• TASK INSTRUCTIONS
Go through the records and count every line that holds "schottky". Only the number belongs in the reply.

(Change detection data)
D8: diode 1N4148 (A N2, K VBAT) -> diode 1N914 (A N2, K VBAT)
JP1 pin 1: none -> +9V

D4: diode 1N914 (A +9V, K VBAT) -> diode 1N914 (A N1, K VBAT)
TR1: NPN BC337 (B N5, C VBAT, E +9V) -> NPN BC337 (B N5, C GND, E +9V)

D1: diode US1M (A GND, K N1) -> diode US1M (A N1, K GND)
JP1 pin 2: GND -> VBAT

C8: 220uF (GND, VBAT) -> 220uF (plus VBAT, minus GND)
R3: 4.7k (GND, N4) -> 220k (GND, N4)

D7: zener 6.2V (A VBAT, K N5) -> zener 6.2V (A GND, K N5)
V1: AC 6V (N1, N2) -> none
...
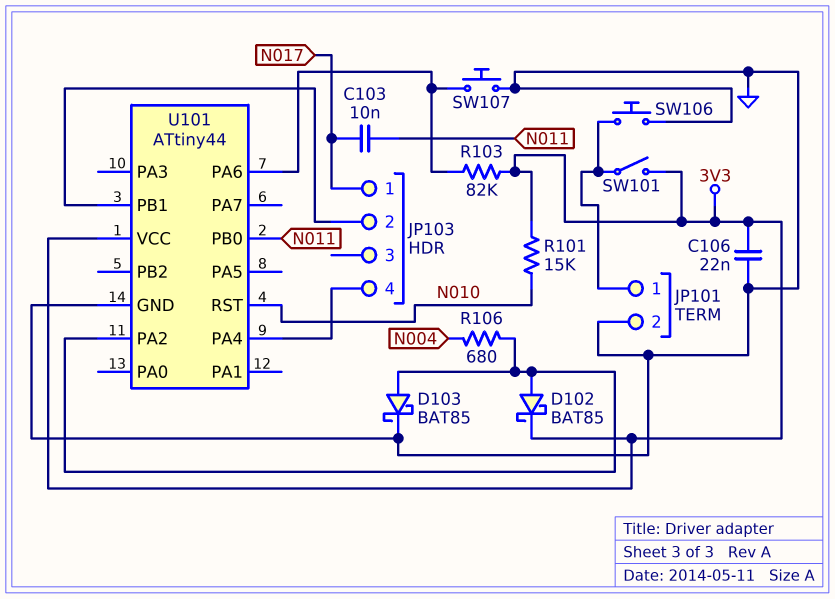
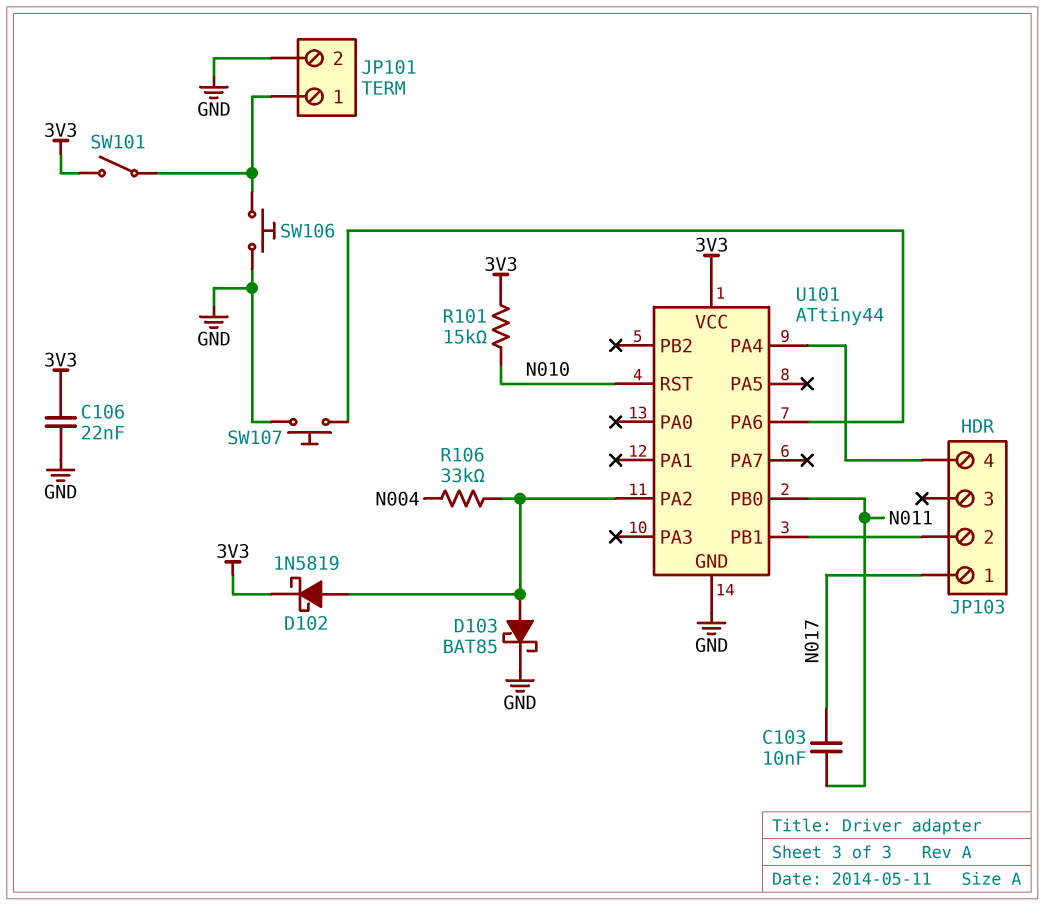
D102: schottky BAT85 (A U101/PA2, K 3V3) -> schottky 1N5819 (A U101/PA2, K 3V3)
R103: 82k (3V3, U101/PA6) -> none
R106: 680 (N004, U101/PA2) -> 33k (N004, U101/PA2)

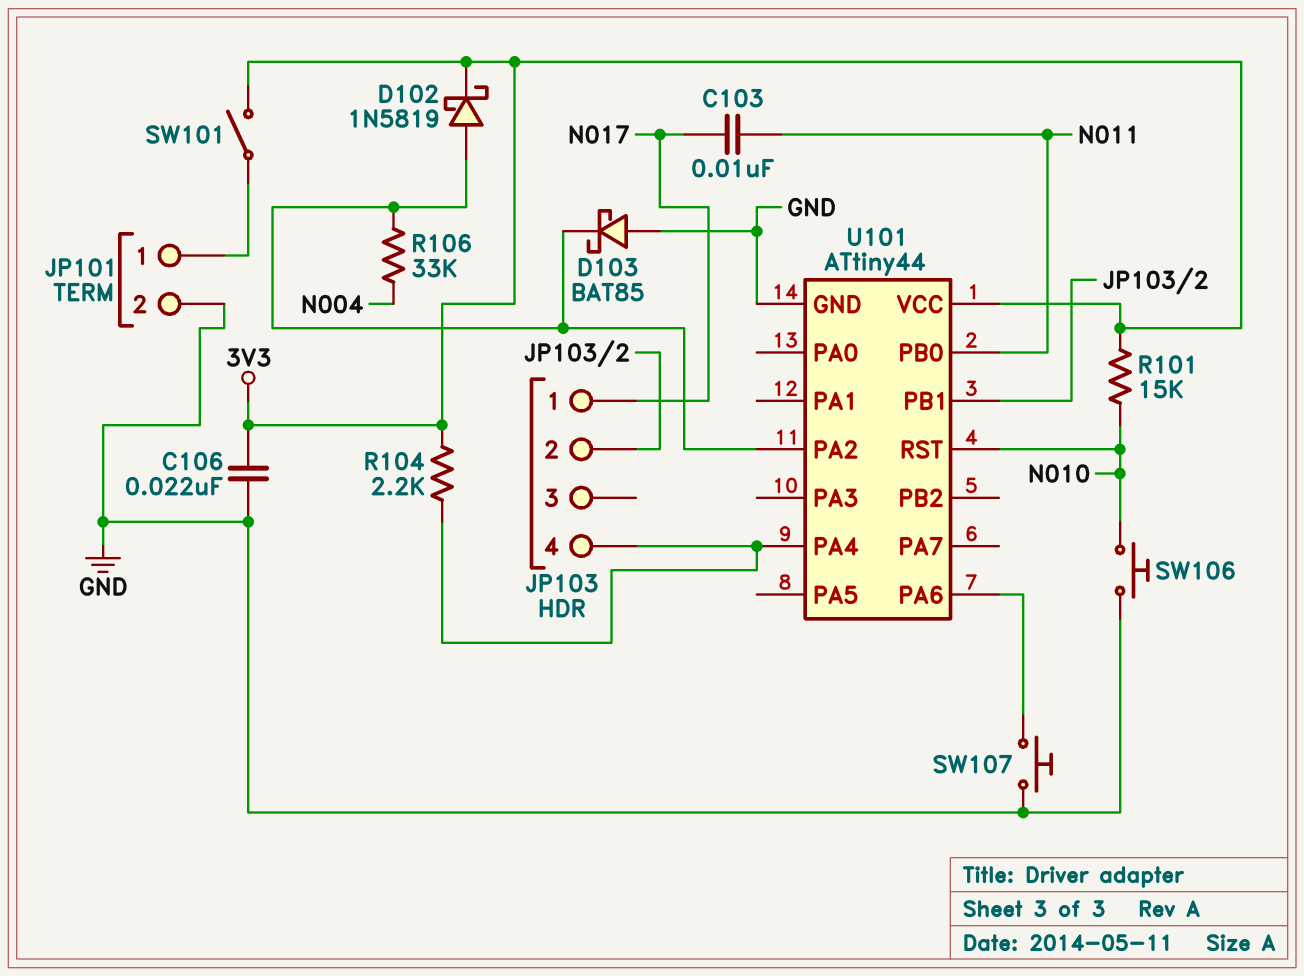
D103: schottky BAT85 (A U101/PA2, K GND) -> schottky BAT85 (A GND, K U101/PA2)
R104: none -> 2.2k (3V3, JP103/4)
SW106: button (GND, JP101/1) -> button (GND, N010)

• WORKED SOLUTION
2